Image comparison data
=======
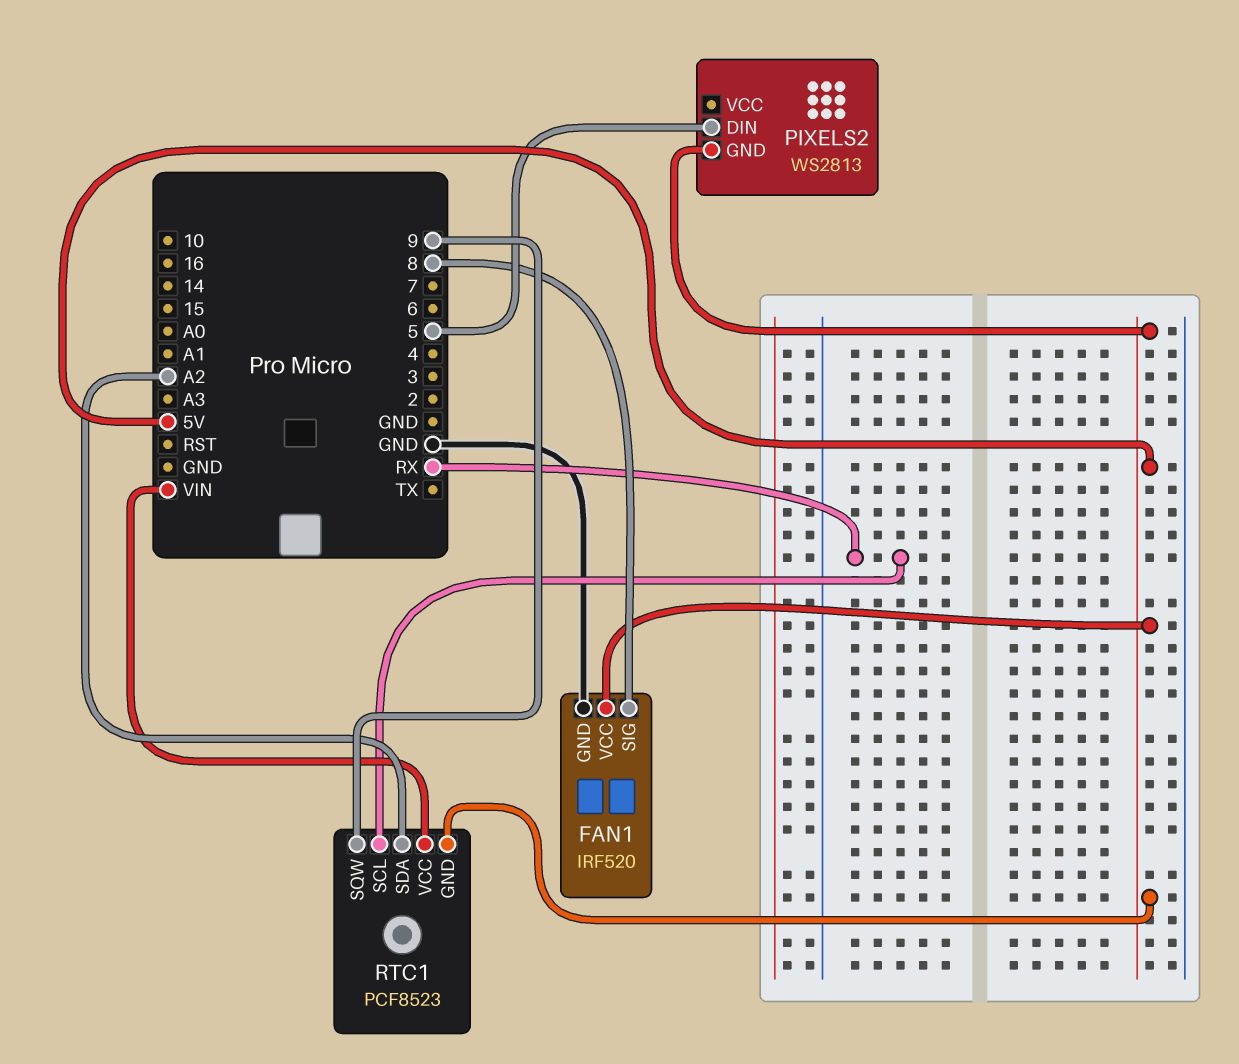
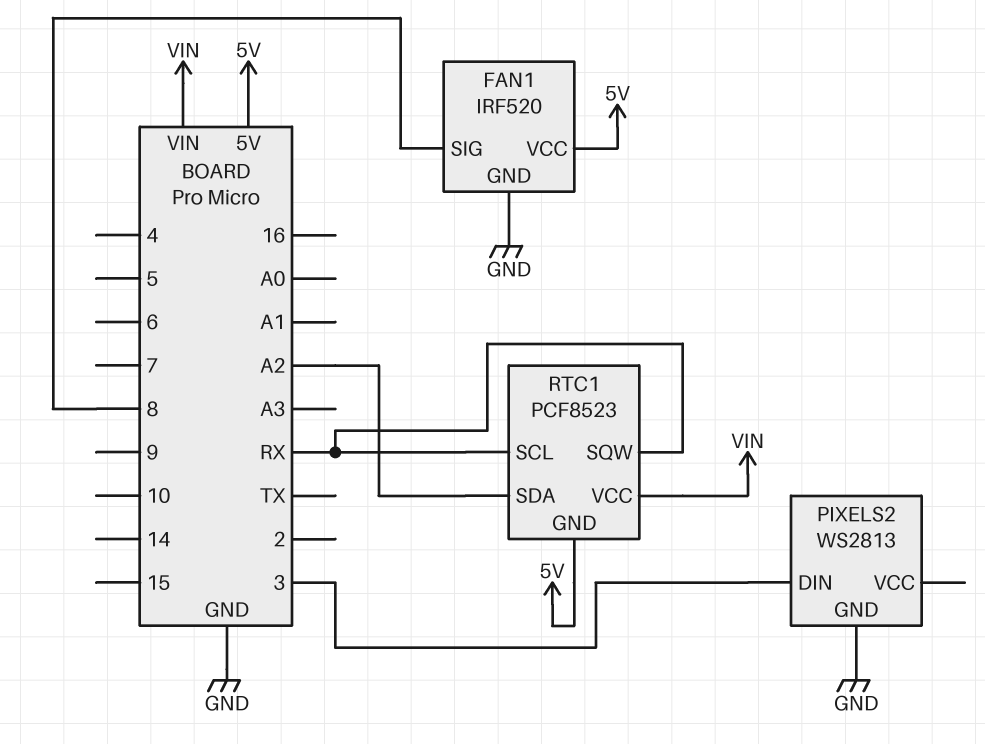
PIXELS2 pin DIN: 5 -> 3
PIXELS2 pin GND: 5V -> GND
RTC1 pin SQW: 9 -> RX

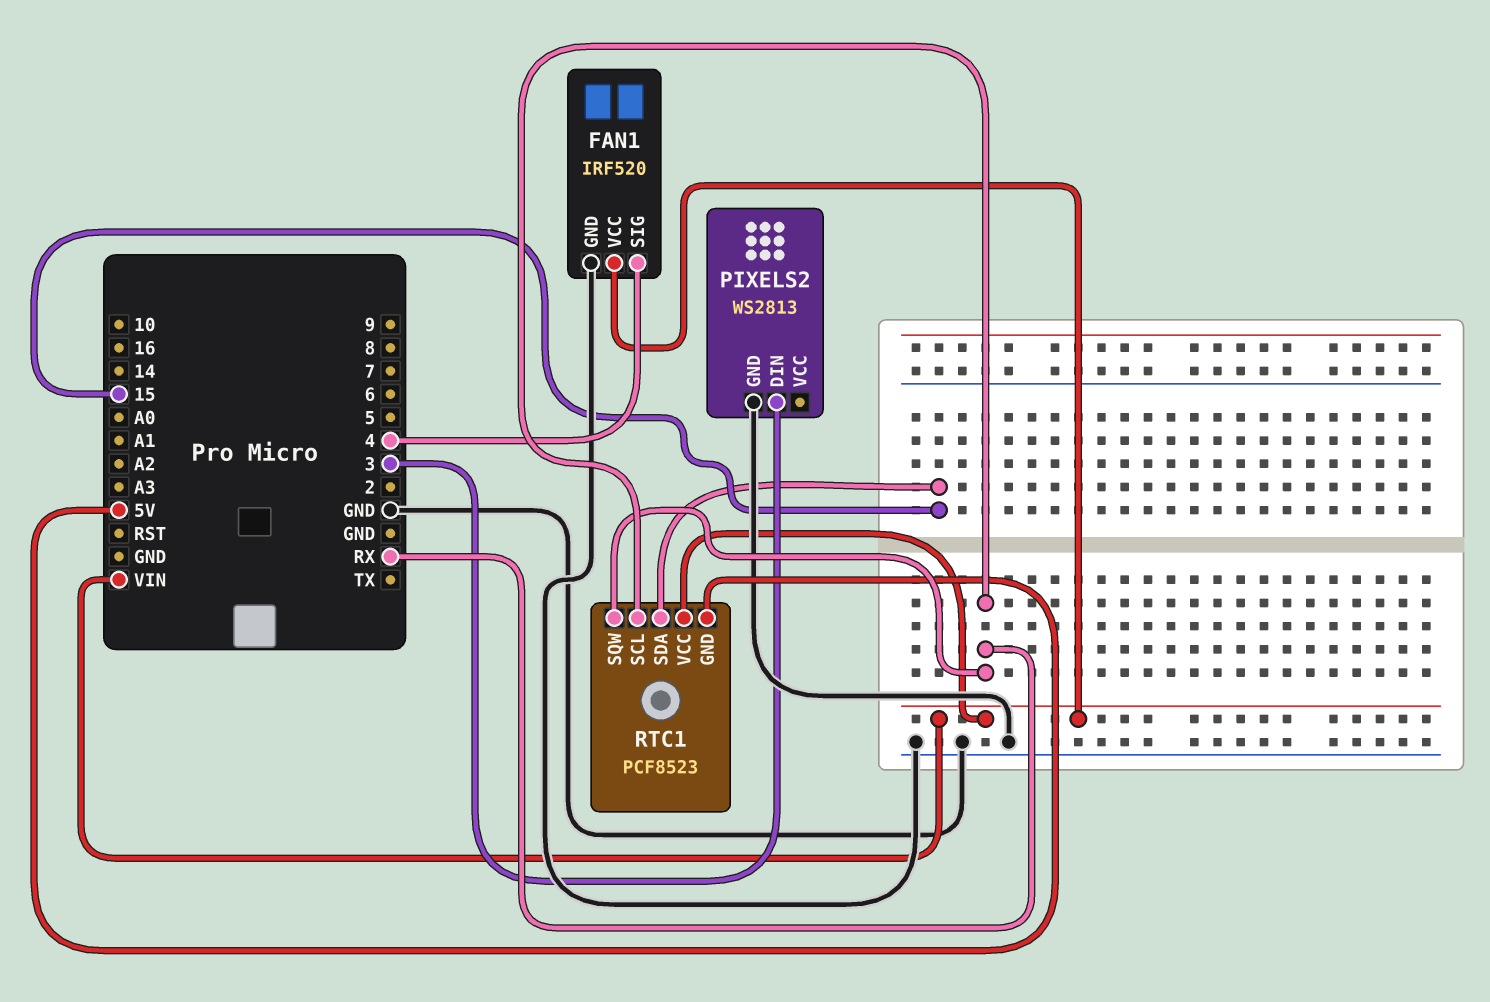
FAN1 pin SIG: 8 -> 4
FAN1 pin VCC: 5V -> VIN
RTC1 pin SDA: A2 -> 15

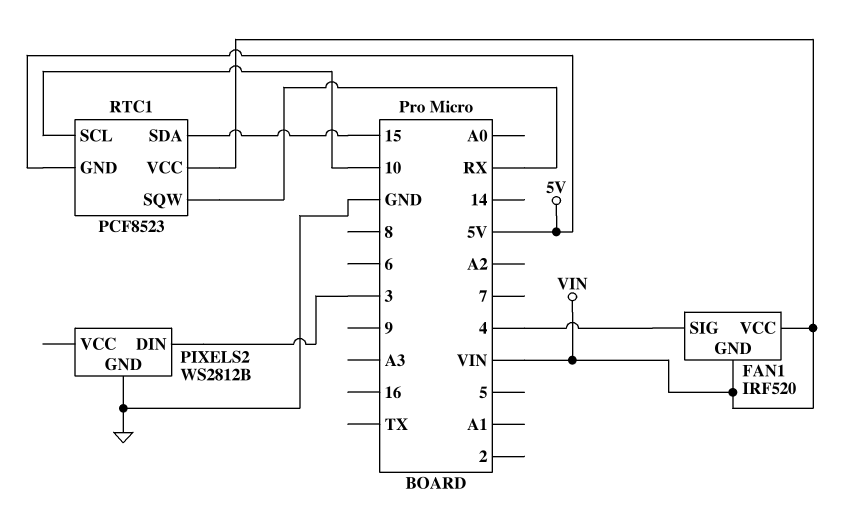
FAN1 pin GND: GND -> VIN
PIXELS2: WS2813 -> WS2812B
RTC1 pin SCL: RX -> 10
=======
◆ About this task
Leaving out every picture, copy exactly the lines from the one that contains "RTC1 pin SQW: 9 -> RX" through the end of the entries above.

◆ Answer to this task
RTC1 pin SQW: 9 -> RX

FAN1 pin SIG: 8 -> 4
FAN1 pin VCC: 5V -> VIN
RTC1 pin SDA: A2 -> 15

FAN1 pin GND: GND -> VIN
PIXELS2: WS2813 -> WS2812B
RTC1 pin SCL: RX -> 10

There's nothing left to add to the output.